ASSIGNMENT
Return each record verbatim, images excluded.

Recorded data
= = = = = = =

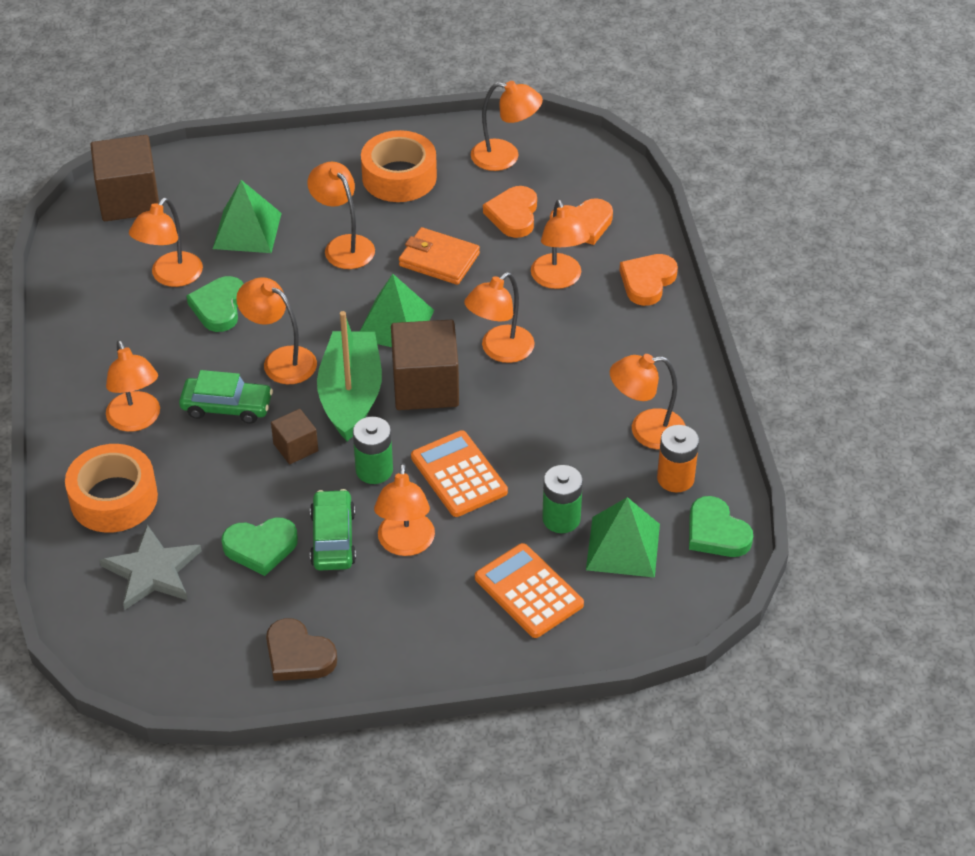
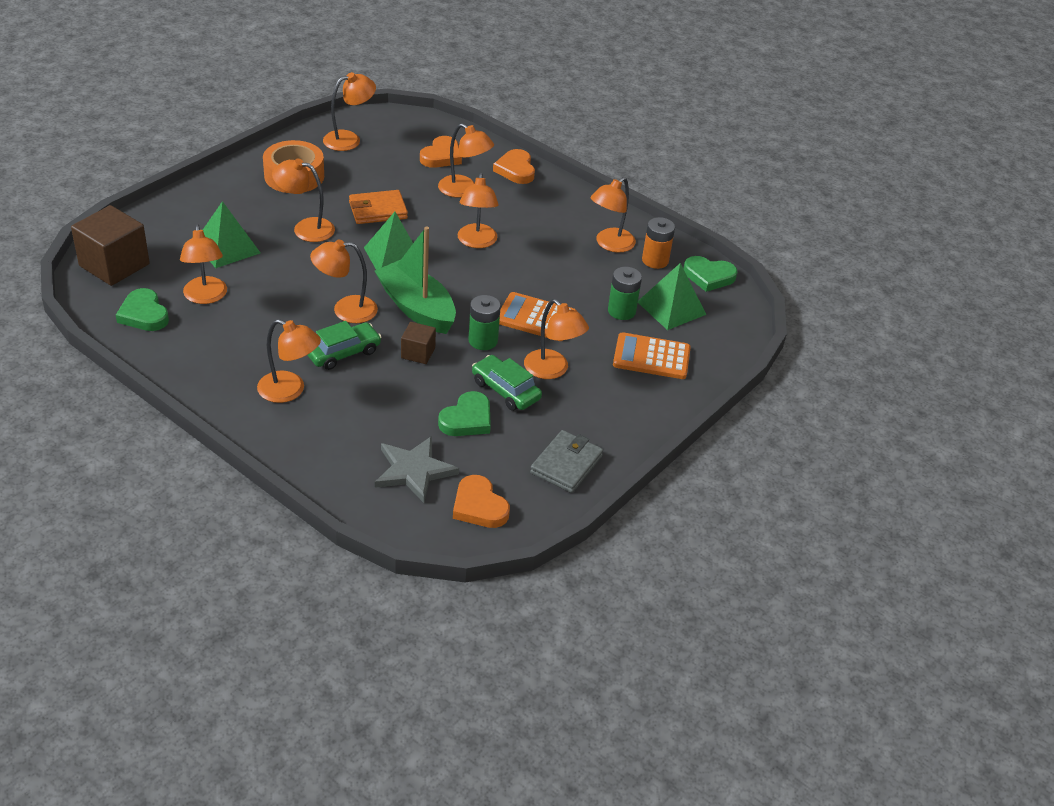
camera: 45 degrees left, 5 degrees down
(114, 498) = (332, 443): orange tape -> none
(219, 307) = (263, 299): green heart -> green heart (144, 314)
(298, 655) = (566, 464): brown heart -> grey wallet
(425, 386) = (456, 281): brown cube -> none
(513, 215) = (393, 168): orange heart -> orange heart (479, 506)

= = = = = = =

FINISHED TASK
camera: 45 degrees left, 5 degrees down
(114, 498) = (332, 443): orange tape -> none
(219, 307) = (263, 299): green heart -> green heart (144, 314)
(298, 655) = (566, 464): brown heart -> grey wallet
(425, 386) = (456, 281): brown cube -> none
(513, 215) = (393, 168): orange heart -> orange heart (479, 506)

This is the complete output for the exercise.